What you are asked to do:
Taking the data below line by line, count those that include the word "fish" and report the number alone.

Data supplied:
>>>>>
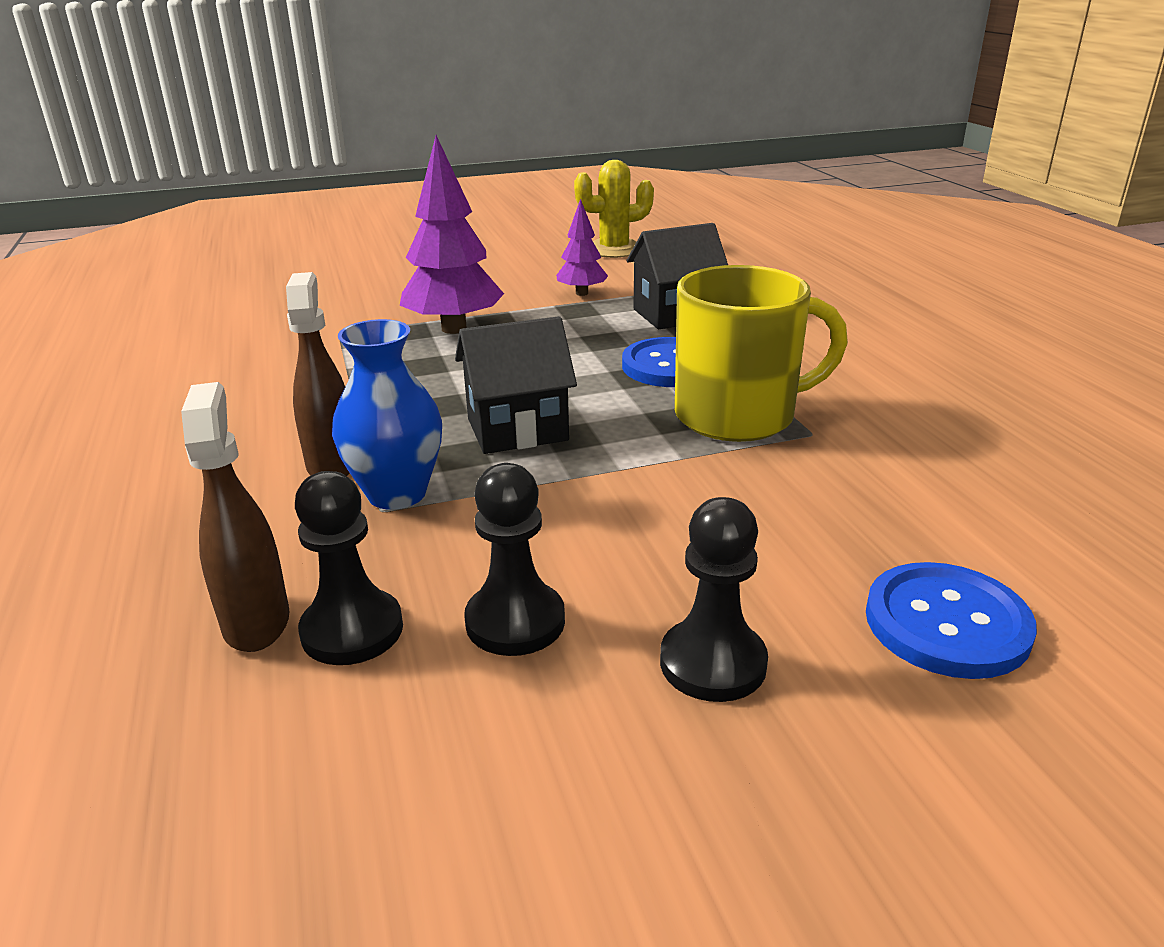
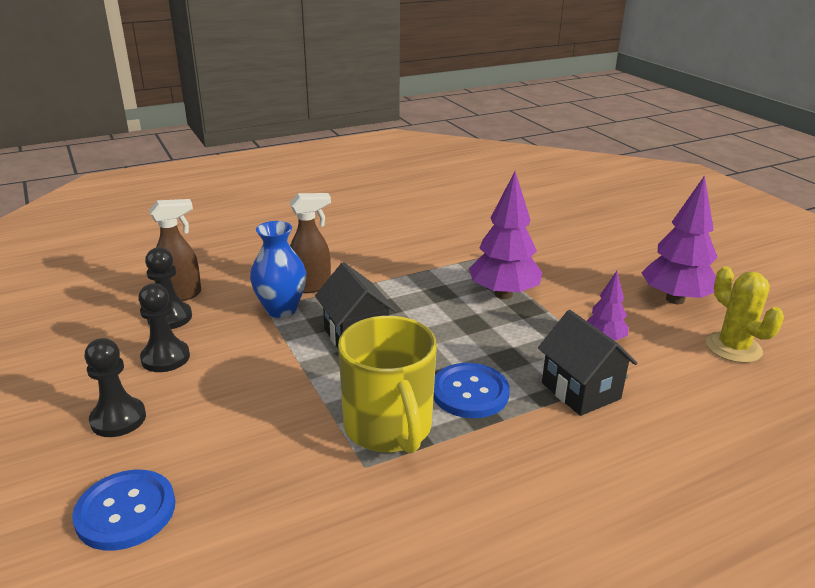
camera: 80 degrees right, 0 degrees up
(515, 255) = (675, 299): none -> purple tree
<<<<<
>>>>>
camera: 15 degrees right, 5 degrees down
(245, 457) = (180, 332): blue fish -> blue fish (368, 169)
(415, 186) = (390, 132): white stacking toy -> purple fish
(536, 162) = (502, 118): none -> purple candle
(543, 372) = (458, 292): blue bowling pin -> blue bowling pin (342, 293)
<<<<<
>>>>>
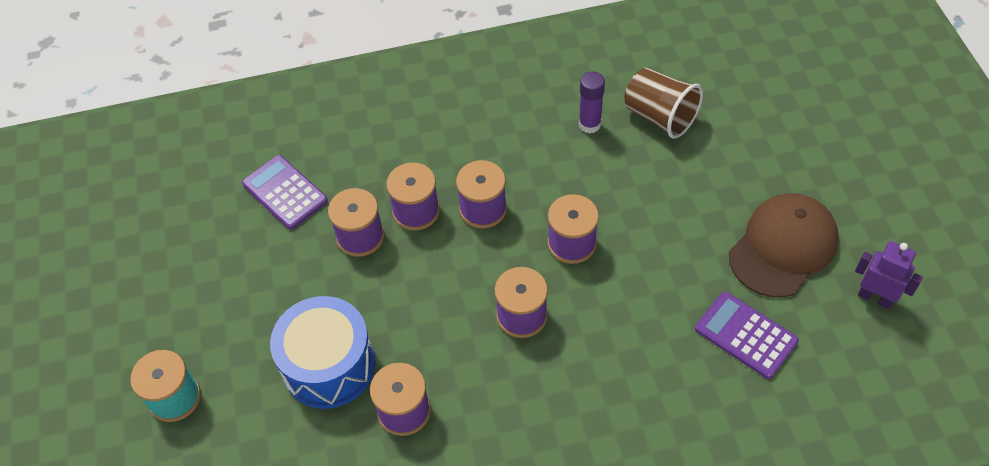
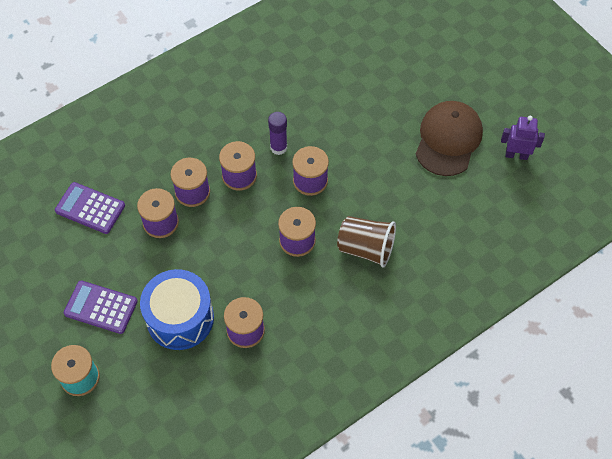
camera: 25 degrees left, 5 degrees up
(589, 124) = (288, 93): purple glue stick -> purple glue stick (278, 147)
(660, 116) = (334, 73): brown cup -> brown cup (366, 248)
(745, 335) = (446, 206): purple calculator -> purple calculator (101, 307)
<<<<<
Completed task:
2